> [Problem details]: Below is a block of records; return all of them exactly, but without the images.

********

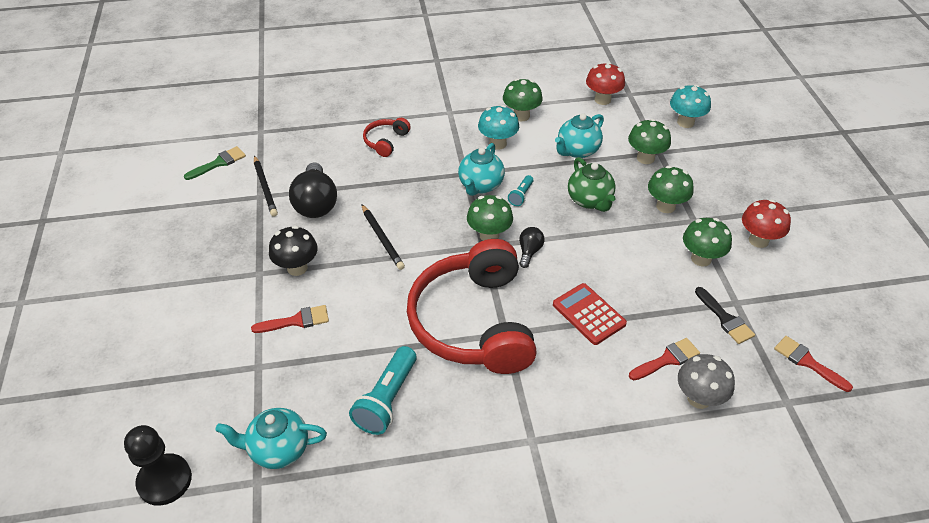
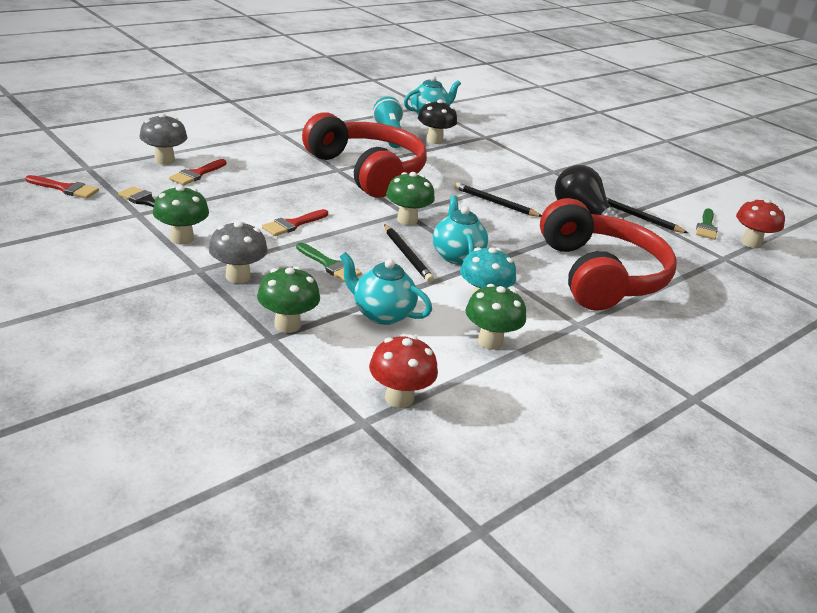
camera: 145 degrees right, 15 degrees down
(164, 480) = (472, 102): black pawn -> none
(296, 321) = (492, 155): red brush -> red brush (293, 224)
(297, 268) = (532, 177): black mushroom -> black mushroom (434, 140)
(386, 141) = (600, 275): red headphones -> red headphones, size x2.39
(521, 195) = (407, 255): turquoise flashlight -> black pencil
(529, 252) = (359, 215): black light bulb -> none
(577, 151) = (381, 314): turquoise teapot -> turquoise teapot turned 75 degrees counterclockwise
(589, 314) = (277, 187): red calculator -> none
(590, 200) = (329, 265): green teapot -> green brush
(665, 206) = (238, 276): green mushroom -> grey mushroom
(685, 122) = (248, 393): turquoise mushroom -> none
(758, 240) = (114, 265): red mushroom -> red mushroom (751, 243)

********

> [Exercise result]:
camera: 145 degrees right, 15 degrees down
(164, 480) = (472, 102): black pawn -> none
(296, 321) = (492, 155): red brush -> red brush (293, 224)
(297, 268) = (532, 177): black mushroom -> black mushroom (434, 140)
(386, 141) = (600, 275): red headphones -> red headphones, size x2.39
(521, 195) = (407, 255): turquoise flashlight -> black pencil
(529, 252) = (359, 215): black light bulb -> none
(577, 151) = (381, 314): turquoise teapot -> turquoise teapot turned 75 degrees counterclockwise
(589, 314) = (277, 187): red calculator -> none
(590, 200) = (329, 265): green teapot -> green brush
(665, 206) = (238, 276): green mushroom -> grey mushroom
(685, 122) = (248, 393): turquoise mushroom -> none
(758, 240) = (114, 265): red mushroom -> red mushroom (751, 243)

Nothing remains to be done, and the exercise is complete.